#### Supplied information

- - -

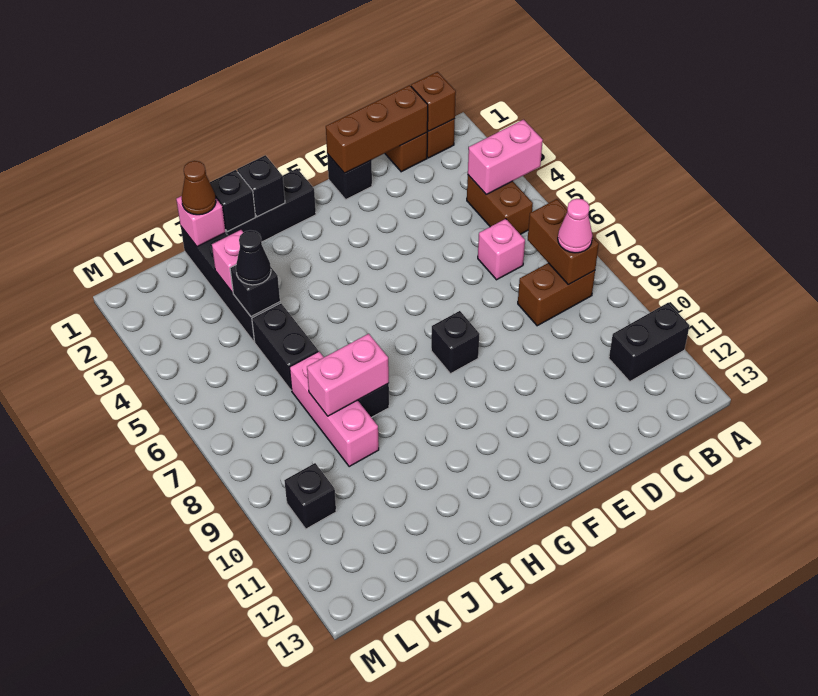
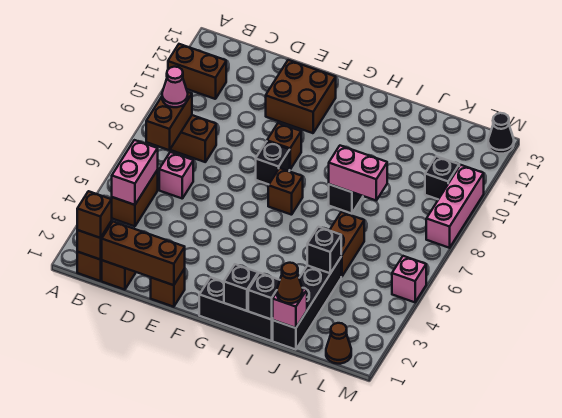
pink brick A4:B4 level 2 -> pink brick B4:B5 level 2
black brick A11:B11 level 1 -> brown brick A11:B11 level 1
none -> brown brick B1 level 3
black brick E1 level 1 -> brown brick E1 level 1
none -> brown brick E11:F12 level 1
none -> brown brick F9 level 1
none -> brown brick G7 level 1
pink brick J3 level 2 -> pink brick M5 level 1
black cone J4 level 3 -> black cone M13 level 1
black brick J5:J6 level 1 -> brown brick J5:J6 level 1
pink brick J7:J9 level 1 -> pink brick M8:M10 level 1
none -> brown cone L1 level 1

- - -

#### What is needed
Search each line of the listing for the word "pink", then state how many lines contain it and nothing else.

#### The answer
3